• [Exercise prompt]: Copy out exactly the lines below that run from the one holding "white glue stick: 3 -> 2" to the one holding "brown pear: 6 -> 4", keeping both of those lines and no others.

• [Input]:

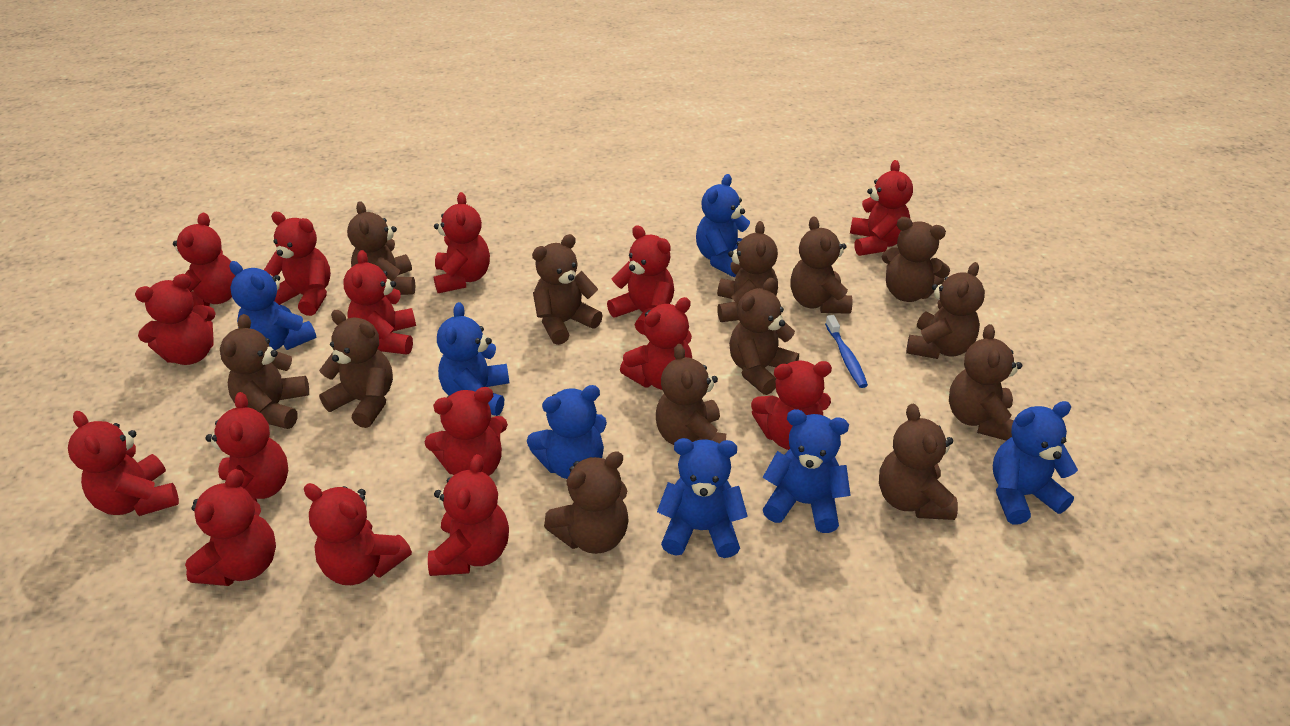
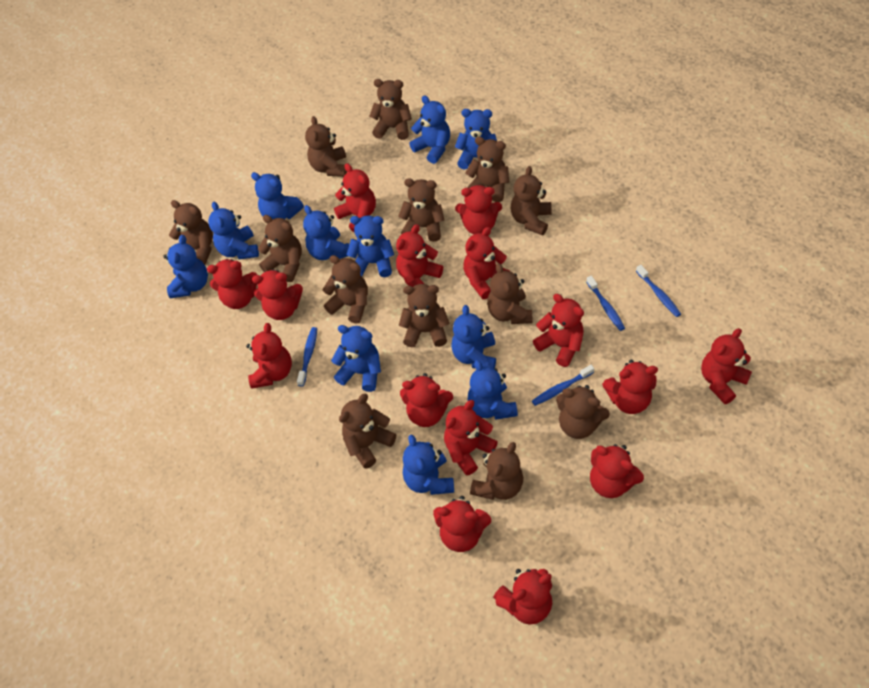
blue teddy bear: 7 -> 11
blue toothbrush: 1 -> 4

==

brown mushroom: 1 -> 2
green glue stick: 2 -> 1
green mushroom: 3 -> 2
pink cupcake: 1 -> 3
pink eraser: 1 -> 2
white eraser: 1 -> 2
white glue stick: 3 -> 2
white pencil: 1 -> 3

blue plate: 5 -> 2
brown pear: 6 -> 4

• [Output below]:
white glue stick: 3 -> 2
white pencil: 1 -> 3

blue plate: 5 -> 2
brown pear: 6 -> 4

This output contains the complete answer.